§ **TASK INSTRUCTIONS**:
Extract every entry word for word. Skip the pictures.

-- BEGIN TASK DATA --

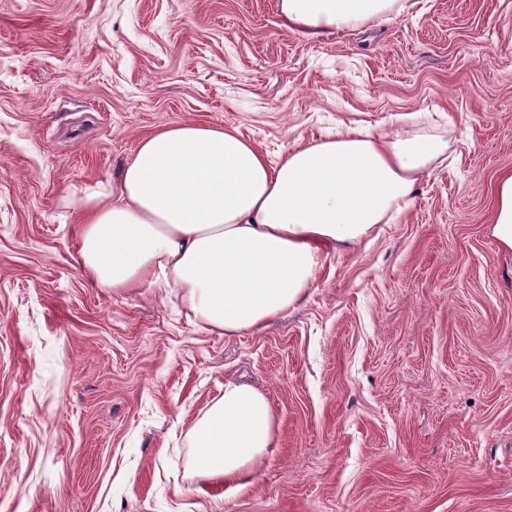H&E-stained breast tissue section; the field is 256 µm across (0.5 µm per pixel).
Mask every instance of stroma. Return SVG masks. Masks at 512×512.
<instances>
[{"instance_id":"35a3bbf8","label":"stroma","mask_w":512,"mask_h":512,"mask_svg":"<svg viewBox=\"0 0 512 512\" xmlns=\"http://www.w3.org/2000/svg\"><path fill=\"white\" fill-rule=\"evenodd\" d=\"M182 122L268 160L346 128L447 159L306 300L225 336L77 261L75 185ZM512 0H415L319 38L279 0H0V512H512ZM243 379L276 446L242 491L187 434ZM492 234L503 249L512 250V171L503 172L496 184Z\"/></svg>"}]
</instances>
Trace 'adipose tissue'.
Masks as SVG:
<instances>
[{
	"mask_svg": "<svg viewBox=\"0 0 512 512\" xmlns=\"http://www.w3.org/2000/svg\"><path fill=\"white\" fill-rule=\"evenodd\" d=\"M307 35L408 10L407 0H279ZM445 144L437 136L350 128L269 163L236 129L180 123L138 143L117 183L71 187L79 256L115 291L174 288L195 320L233 335L263 328L307 296L325 257L358 247L410 203ZM492 234L512 250V171L496 184ZM266 396L229 380L190 431V467L246 485L273 440Z\"/></svg>",
	"mask_w": 512,
	"mask_h": 512,
	"instance_id": "1",
	"label": "adipose tissue"
}]
</instances>
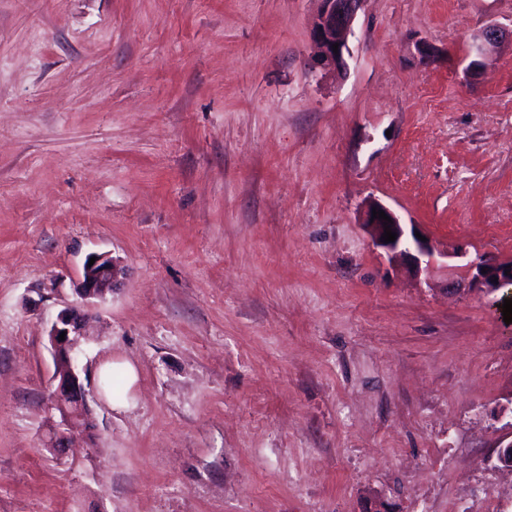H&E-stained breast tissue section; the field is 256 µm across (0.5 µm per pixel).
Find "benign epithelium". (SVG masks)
Instances as JSON below:
<instances>
[{
	"label": "benign epithelium",
	"mask_w": 512,
	"mask_h": 512,
	"mask_svg": "<svg viewBox=\"0 0 512 512\" xmlns=\"http://www.w3.org/2000/svg\"><path fill=\"white\" fill-rule=\"evenodd\" d=\"M363 0H320L321 8L311 24V39L315 52L323 65L339 69L344 66L343 51L348 35ZM502 37L496 26L486 28L475 38L469 49L474 56L473 67L482 65V60L495 47ZM338 44V52H333V44ZM382 210L392 220L390 229L397 234L393 242H384V220L373 217L372 210ZM367 210L364 223L371 227L378 246L394 255L410 257L416 266L430 264L433 250L429 243L418 239L415 230H406L398 217L389 208L376 204ZM94 264H89L90 258ZM476 279L490 291L512 284V262L476 266ZM123 274L121 262L111 254L91 252L85 258L76 291L86 301L102 302L120 282ZM89 316L79 307L66 304L58 312L48 332V342L53 356V390L50 395L51 409L58 414V420L51 427L49 447L60 458L66 456L72 432L79 423L91 416L88 407V391L77 367L75 347L84 336ZM65 340L60 341V334Z\"/></svg>",
	"instance_id": "1"
}]
</instances>
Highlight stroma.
<instances>
[{
    "mask_svg": "<svg viewBox=\"0 0 512 512\" xmlns=\"http://www.w3.org/2000/svg\"><path fill=\"white\" fill-rule=\"evenodd\" d=\"M319 7L0 0V512H512V324L472 282L512 262V0H363L343 71ZM91 252L124 275L79 346L97 449L59 459L47 331ZM502 31L497 26L487 27L481 35L475 38L469 49V54L475 59L470 62V66L478 67L482 65V60L495 47L502 37ZM373 208H376V212L383 210L392 220V223L379 219L378 214L377 218H373ZM384 222H387V225H384ZM363 223L371 227L378 246L385 249L388 253L408 256L414 261L418 268L423 261L426 265L431 263L434 253L427 240L421 241L416 237L413 224H409L410 231L408 233L406 230L407 224H401L395 213L386 206L381 204H373L370 206L365 213ZM384 226H389L392 232L397 234L394 242L384 243V239L382 238Z\"/></svg>",
    "mask_w": 512,
    "mask_h": 512,
    "instance_id": "35a3bbf8",
    "label": "stroma"
}]
</instances>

-- END TASK DATA --

§ **TASK SOLUTION**:
H&E-stained breast tissue section; the field is 256 µm across (0.5 µm per pixel).
Mask every instance of stroma. Return SVG masks. Masks at 512×512.
<instances>
[{"instance_id":"35a3bbf8","label":"stroma","mask_w":512,"mask_h":512,"mask_svg":"<svg viewBox=\"0 0 512 512\" xmlns=\"http://www.w3.org/2000/svg\"><path fill=\"white\" fill-rule=\"evenodd\" d=\"M182 122L268 160L346 128L447 159L306 300L225 336L77 261L75 185ZM512 0H415L319 38L279 0H0V512H512ZM243 379L276 446L242 491L187 434ZM492 234L503 249L512 250V171L503 172L496 184Z\"/></svg>"}]
</instances>
Trace 'adipose tissue'.
Masks as SVG:
<instances>
[{
	"mask_svg": "<svg viewBox=\"0 0 512 512\" xmlns=\"http://www.w3.org/2000/svg\"><path fill=\"white\" fill-rule=\"evenodd\" d=\"M307 35L408 10L407 0H279ZM445 144L437 136L350 128L269 163L236 129L180 123L138 143L117 183L71 187L79 256L115 291L174 288L195 320L233 335L263 328L307 296L325 257L358 247L410 203ZM492 234L512 250V171L496 184ZM266 396L229 380L190 431V467L246 485L273 440Z\"/></svg>",
	"mask_w": 512,
	"mask_h": 512,
	"instance_id": "1",
	"label": "adipose tissue"
}]
</instances>
H&E-stained breast tissue section; the field is 256 µm across (0.5 µm per pixel).
Find "benign epithelium". (SVG masks)
Instances as JSON below:
<instances>
[{
	"label": "benign epithelium",
	"mask_w": 512,
	"mask_h": 512,
	"mask_svg": "<svg viewBox=\"0 0 512 512\" xmlns=\"http://www.w3.org/2000/svg\"><path fill=\"white\" fill-rule=\"evenodd\" d=\"M363 0H320L321 8L311 24V39L315 52L323 65L339 69L344 66L343 51L348 35ZM502 37L496 26L486 28L475 38L469 49L474 56L473 67L482 65V60L495 47ZM338 44V52H333V44ZM382 210L392 220L390 229L397 234L393 242H384V220L373 217L372 210ZM367 210L364 223L371 227L378 246L394 255L410 257L416 266L430 264L433 250L429 243L418 239L415 230H406L398 217L389 208L376 204ZM94 264H89L90 258ZM476 279L490 291L512 284V262L476 266ZM123 274L121 262L111 254L91 252L85 258L76 291L86 301L102 302L120 282ZM89 316L79 307L66 304L58 312L48 332V342L53 356V390L50 395L51 409L58 414V420L51 427L49 447L60 458L66 456L72 432L79 423L91 416L88 407V391L77 367L75 347L84 336ZM65 340L60 341V334Z\"/></svg>",
	"instance_id": "1"
}]
</instances>
Highlight stroma.
<instances>
[{
    "mask_svg": "<svg viewBox=\"0 0 512 512\" xmlns=\"http://www.w3.org/2000/svg\"><path fill=\"white\" fill-rule=\"evenodd\" d=\"M319 7L0 0V512H512V324L472 282L512 262V0H363L343 71ZM91 252L124 275L79 346L97 449L59 459L47 331ZM502 31L497 26L487 27L481 35L475 38L469 49V54L475 59L470 62V66L478 67L482 65V60L495 47L502 37ZM373 208H376V212L383 210L392 220V223L379 219L378 214L377 218H373ZM384 222H387V225H384ZM363 223L371 227L378 246L385 249L388 253L408 256L414 261L418 268L423 261L426 265L431 263L434 253L427 240L421 241L416 237L413 224H409L410 231L408 233L406 230L407 224H401L395 213L386 206L381 204H373L370 206L365 213ZM384 226H389L392 232L397 234L394 242L384 243V239L382 238Z\"/></svg>",
    "mask_w": 512,
    "mask_h": 512,
    "instance_id": "35a3bbf8",
    "label": "stroma"
}]
</instances>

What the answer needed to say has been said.